EXERCISE REQUIREMENTS
Return only the stretch of the material below that begins with the line containing "black vase: 0 -> 1" and ends with the line containing "turquoise trophy: 1 -> 3", exactly; both of those lines belong to it.

[DATA FOR REVIEW Boundary: Start]

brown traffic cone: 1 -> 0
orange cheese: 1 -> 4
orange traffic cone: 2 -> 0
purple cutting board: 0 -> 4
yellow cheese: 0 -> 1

[DATA FOR REVIEW Boundary: End]
[DATA FOR REVIEW Boundary: Start]

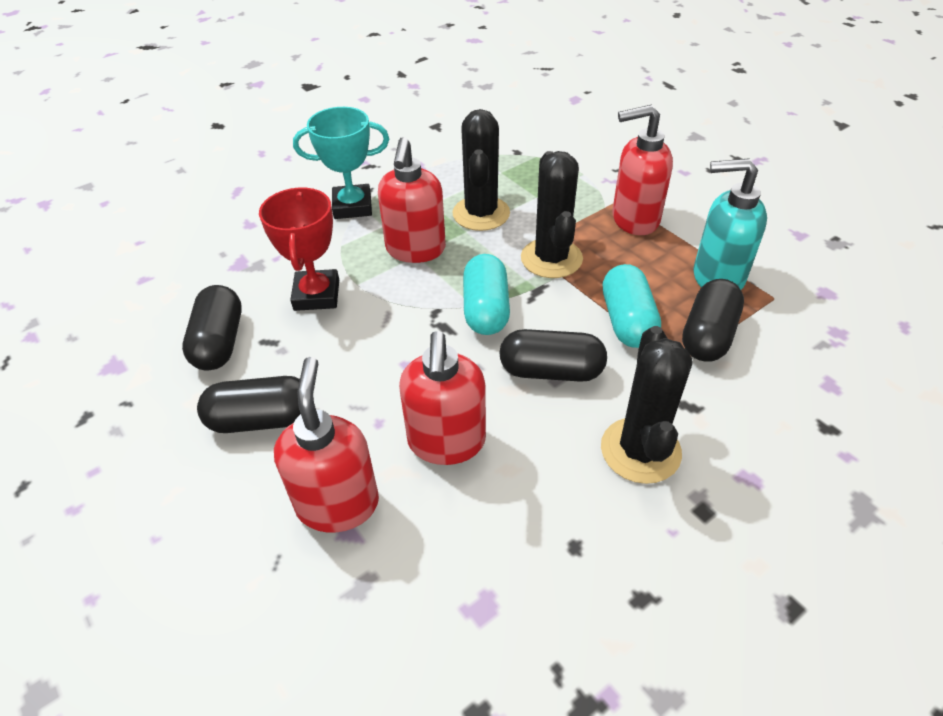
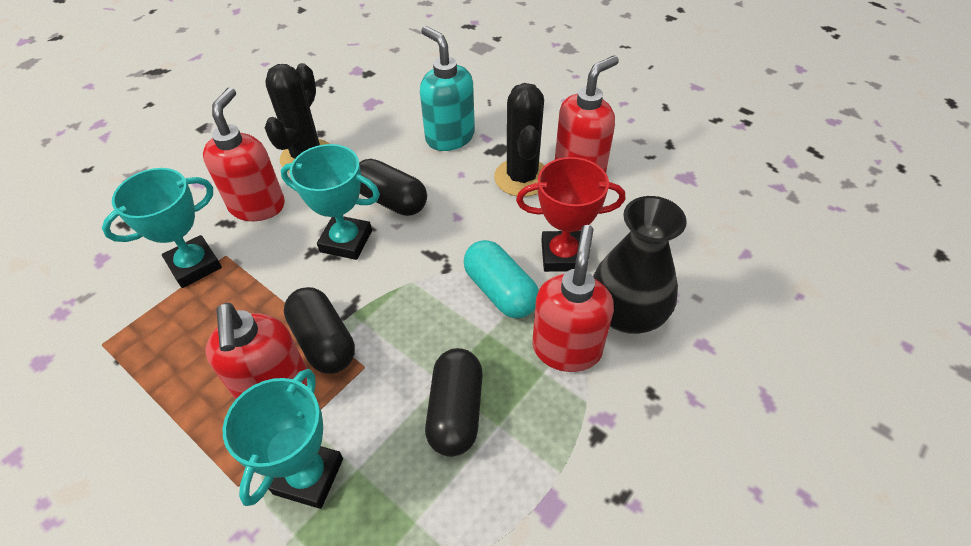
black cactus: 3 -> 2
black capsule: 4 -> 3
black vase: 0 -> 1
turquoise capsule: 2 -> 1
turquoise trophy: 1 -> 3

[DATA FOR REVIEW Boundary: End]

PROBLEM SOLUTION
black vase: 0 -> 1
turquoise capsule: 2 -> 1
turquoise trophy: 1 -> 3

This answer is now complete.